Your task: From the listing below, pick out each line with the word "degrees".

Materials provided:
* * * * * * * * *

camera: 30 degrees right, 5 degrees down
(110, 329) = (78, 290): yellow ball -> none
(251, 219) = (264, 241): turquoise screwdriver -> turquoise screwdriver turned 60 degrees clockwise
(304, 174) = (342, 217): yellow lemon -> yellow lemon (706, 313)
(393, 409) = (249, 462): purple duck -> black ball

* * * * * * * * *

Response:
camera: 30 degrees right, 5 degrees down
(251, 219) = (264, 241): turquoise screwdriver -> turquoise screwdriver turned 60 degrees clockwise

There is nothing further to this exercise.